HOW TO COMPLETE THIS TASK
The expected output is a copy of every line in the records with the string "degrees".

EXTRACTED DATA
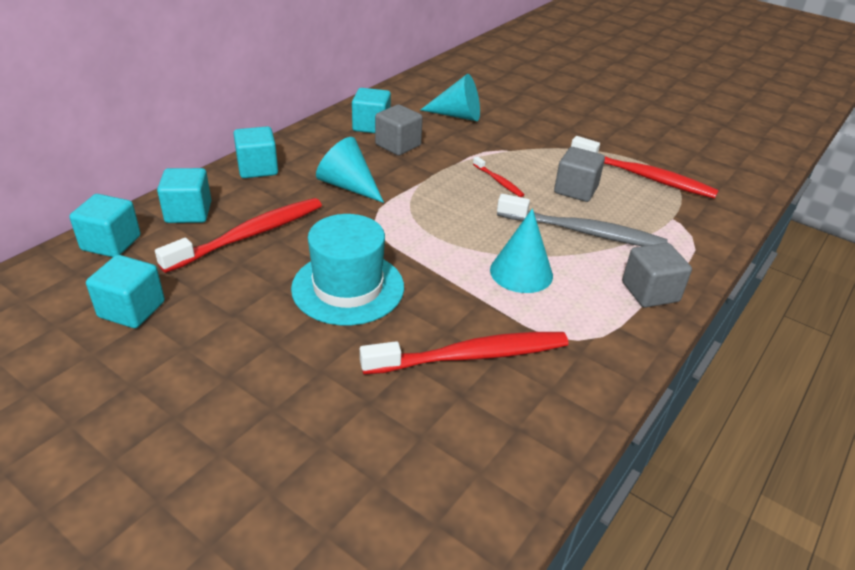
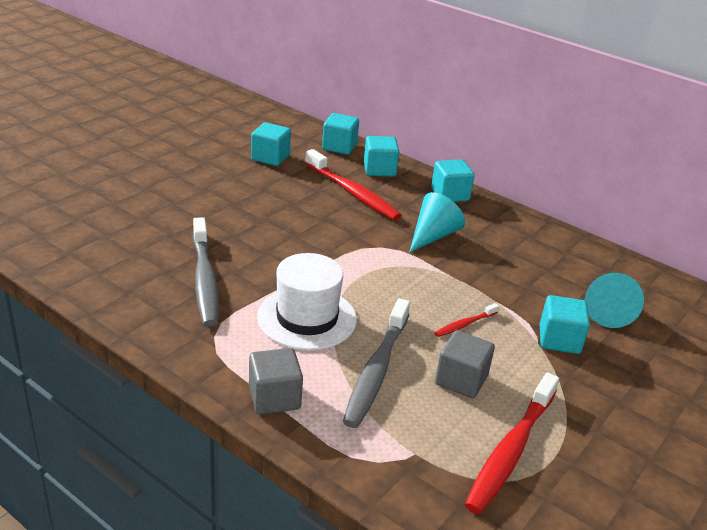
camera: 90 degrees right, 5 degrees down
(348, 287) = (288, 231): turquoise hat -> none
(371, 126) = (552, 252): turquoise cube -> turquoise cube (559, 340)
(398, 145) = (518, 266): grey cube -> none
(471, 356) = (205, 279): red toothbrush -> grey toothbrush
(521, 272) = (307, 318): turquoise cone -> white hat

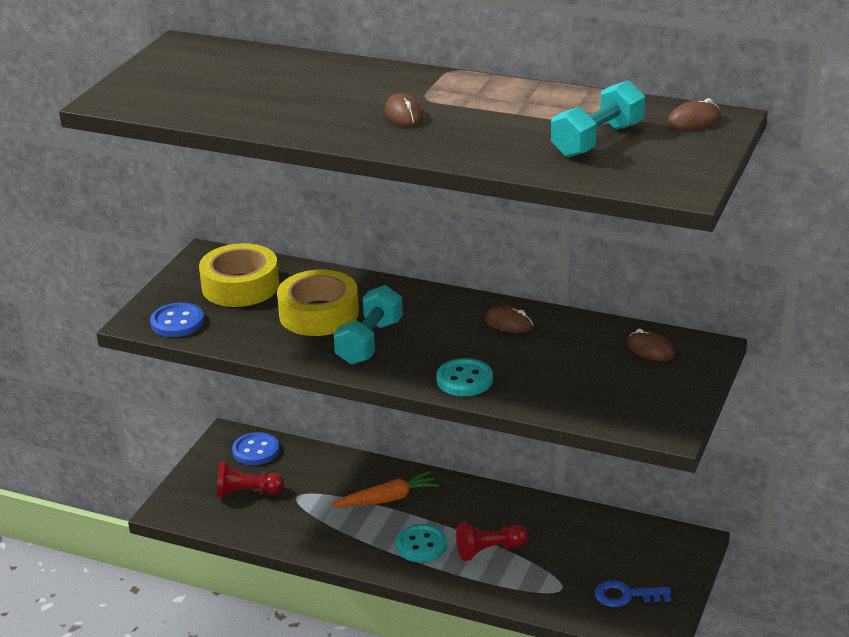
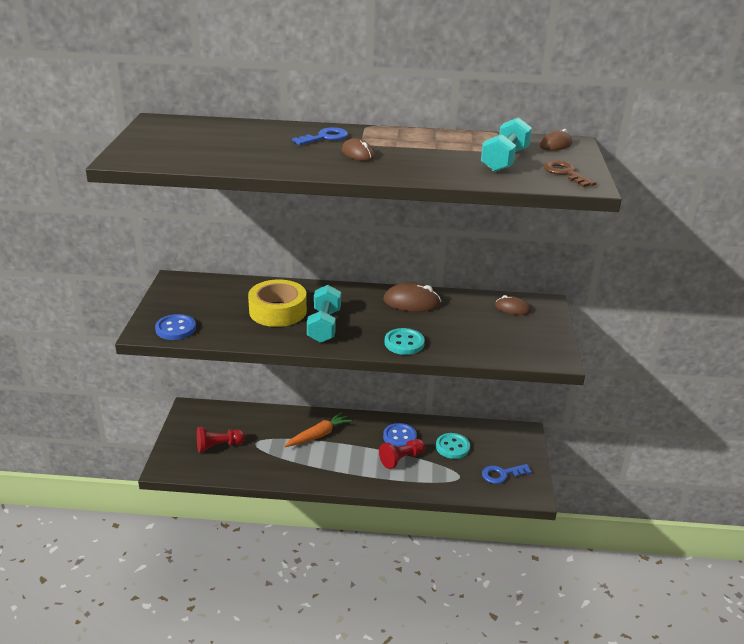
camera: 20 degrees left, 0 degrees up
(240, 286) = (211, 298): yellow tape -> none
(256, 451) = (213, 416): blue button -> blue button (399, 437)
(379, 85) = (325, 137): none -> blue key
(421, 545) = (355, 463): turquoise button -> turquoise button (452, 447)
(509, 323) = (412, 302): brown mouse -> brown mouse, size x1.61
(667, 168) = (565, 173): none -> brown key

TASK ANSWER
camera: 90 degrees right, 5 degrees down
camera: 20 degrees left, 0 degrees up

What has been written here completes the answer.